A complete answer lists every line of the entries below where the string "size" appears.

───── GIVEN RECORDS

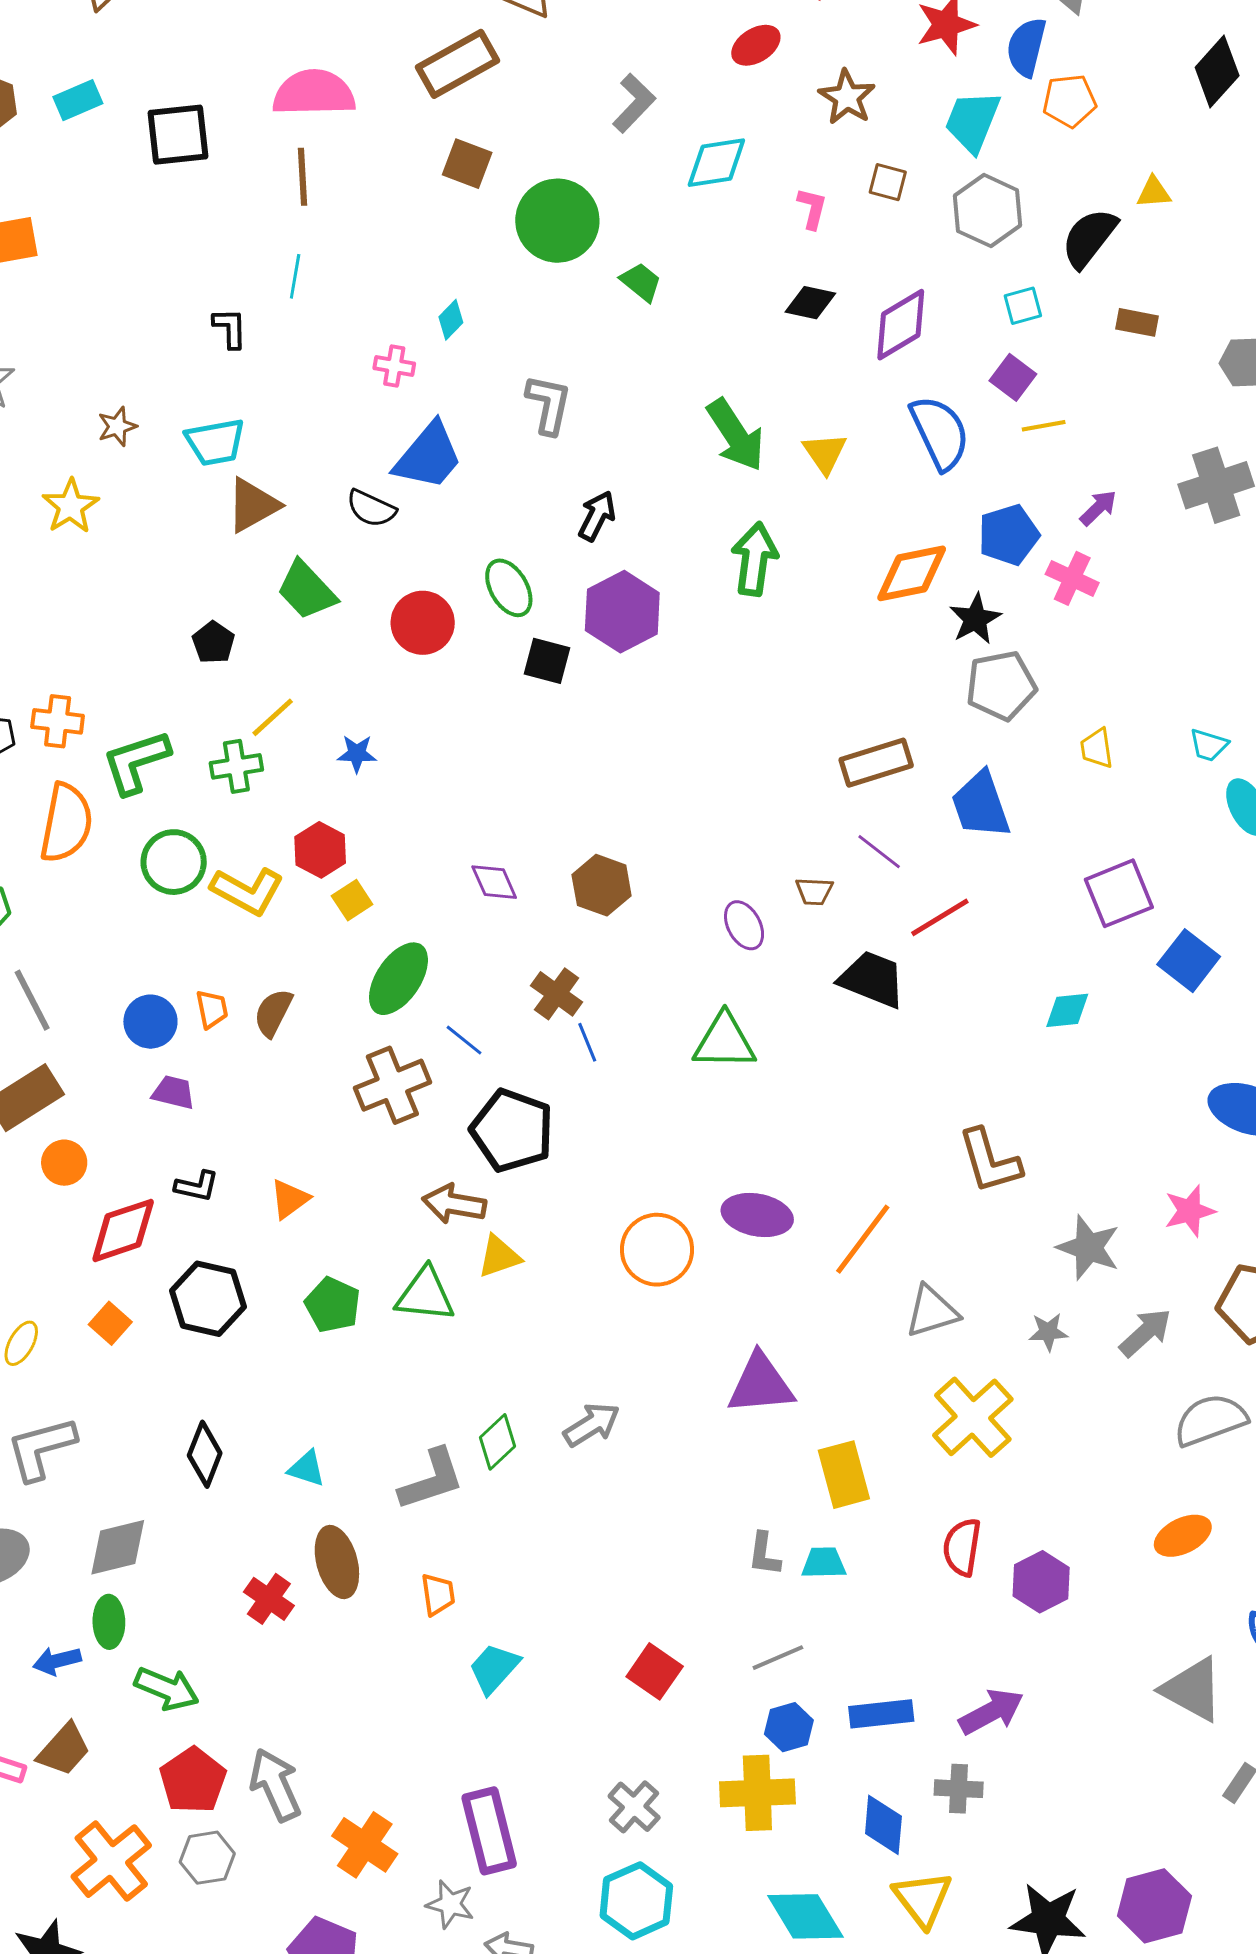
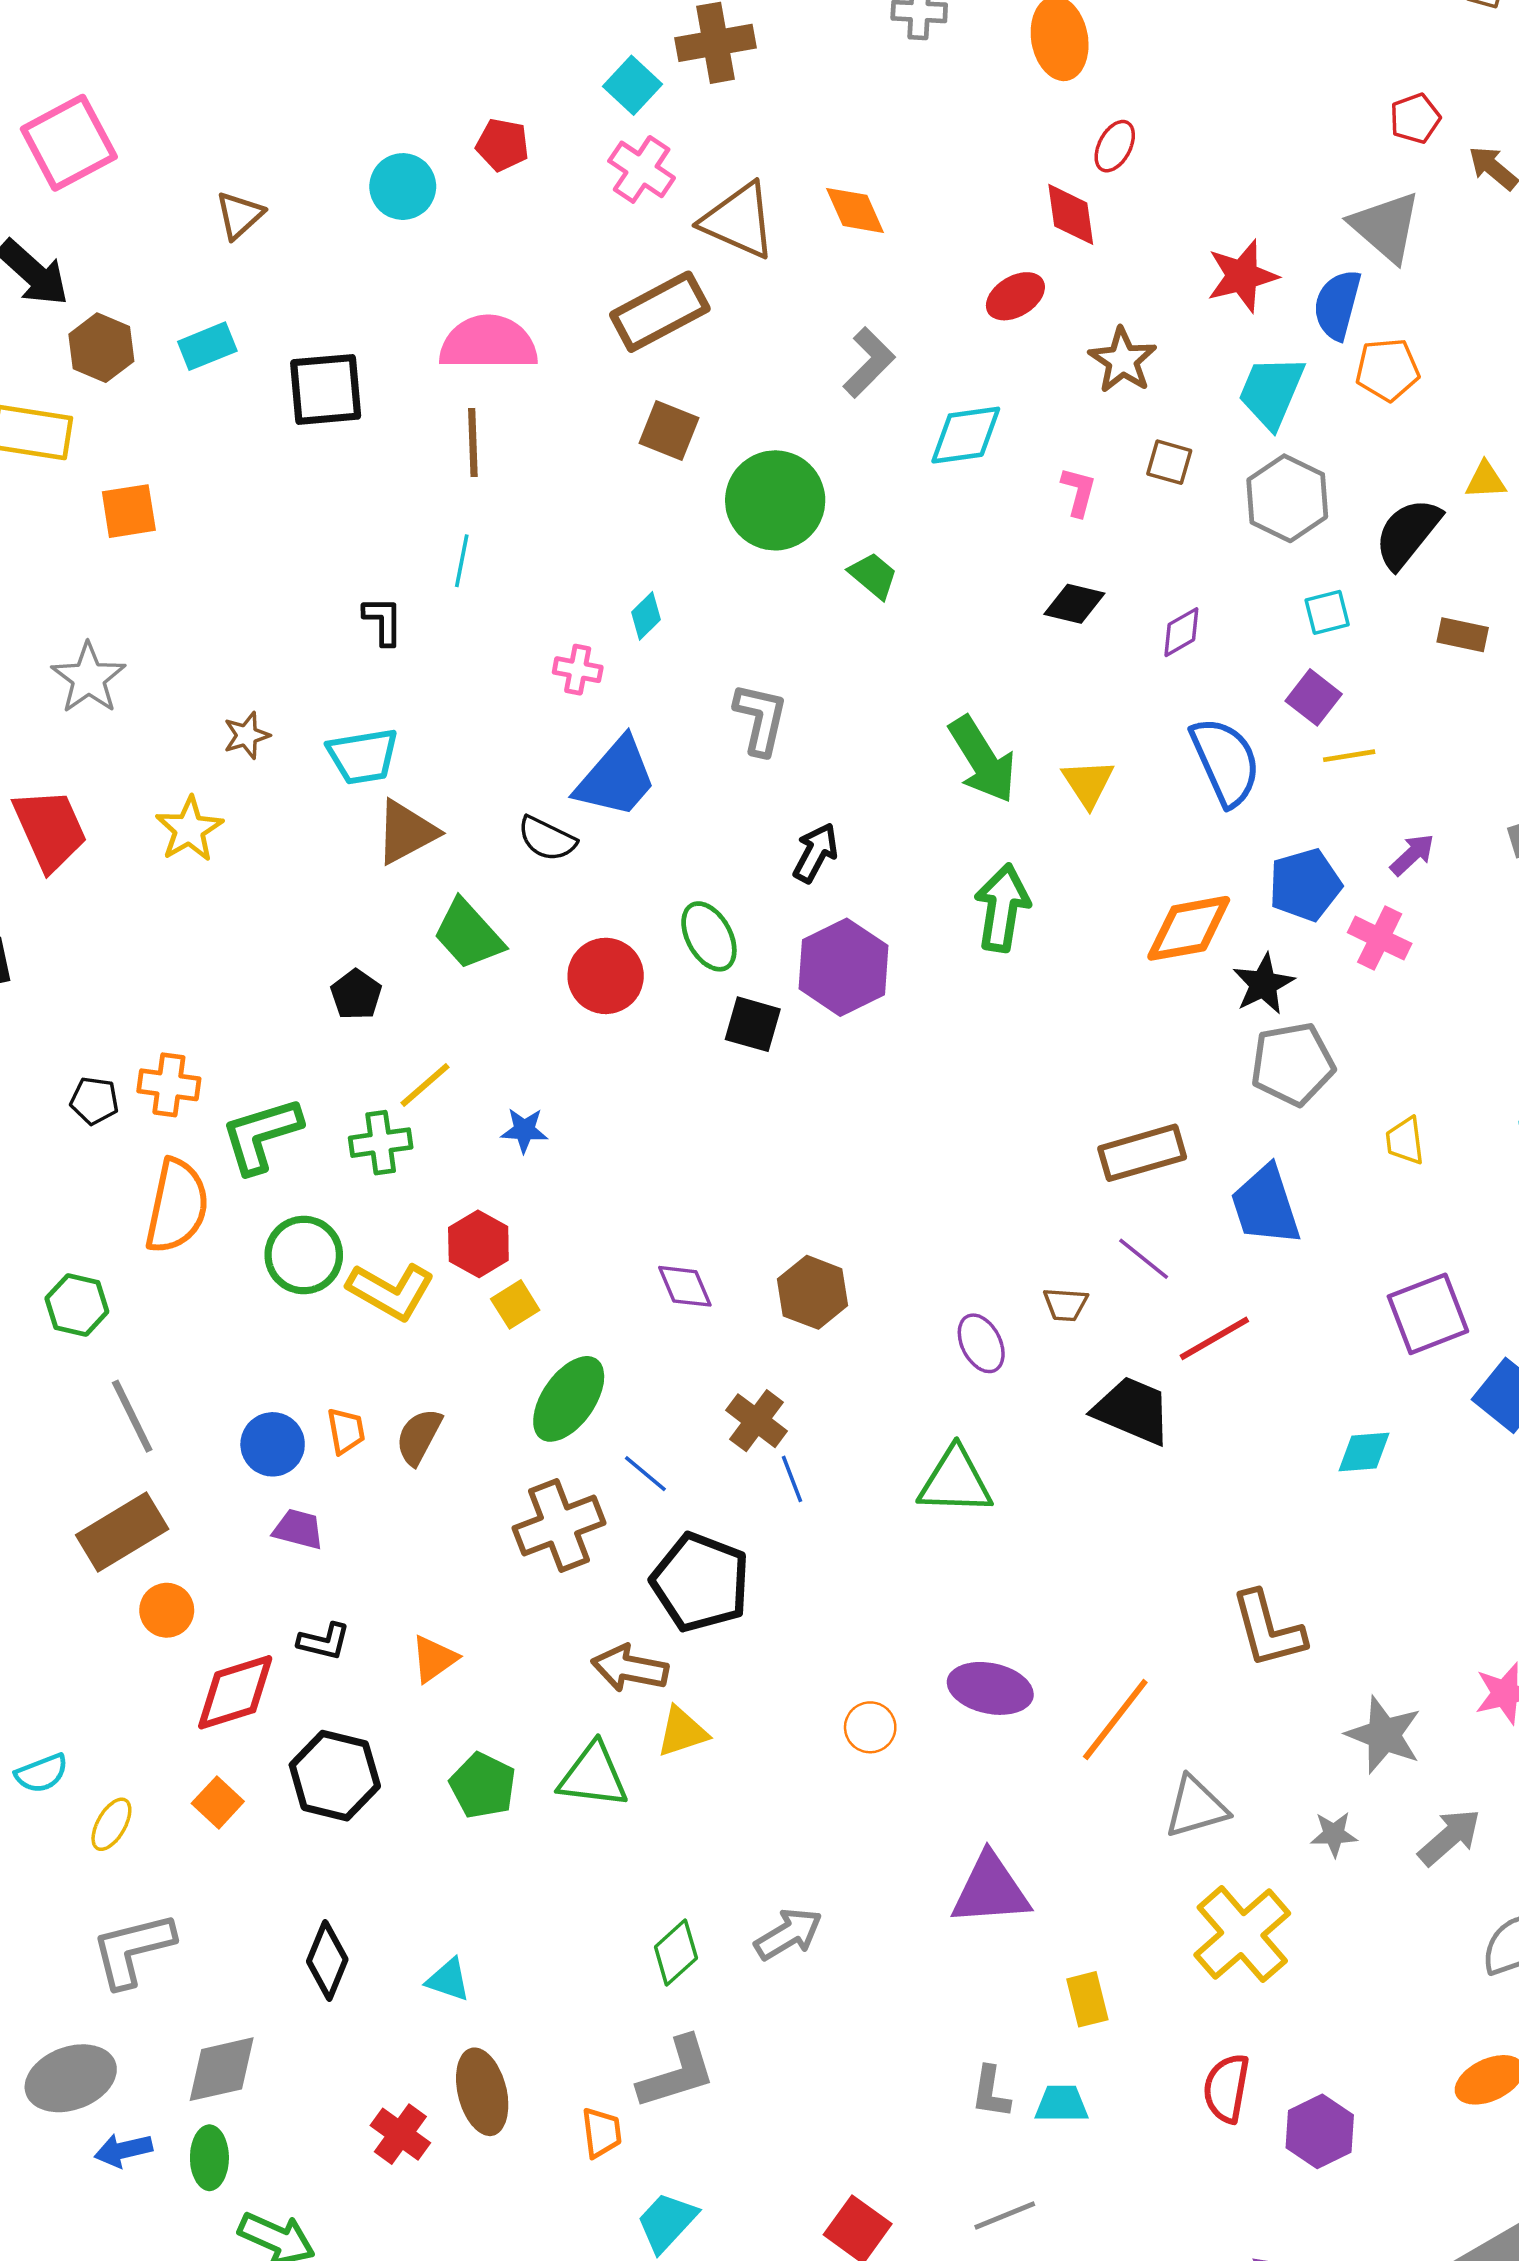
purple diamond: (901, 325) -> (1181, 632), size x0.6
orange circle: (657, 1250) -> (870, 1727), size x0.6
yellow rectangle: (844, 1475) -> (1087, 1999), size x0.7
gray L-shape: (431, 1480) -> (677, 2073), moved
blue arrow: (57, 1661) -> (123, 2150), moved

──────────

SOLUTION FOR THIS TASK →
purple diamond: (901, 325) -> (1181, 632), size x0.6
orange circle: (657, 1250) -> (870, 1727), size x0.6
yellow rectangle: (844, 1475) -> (1087, 1999), size x0.7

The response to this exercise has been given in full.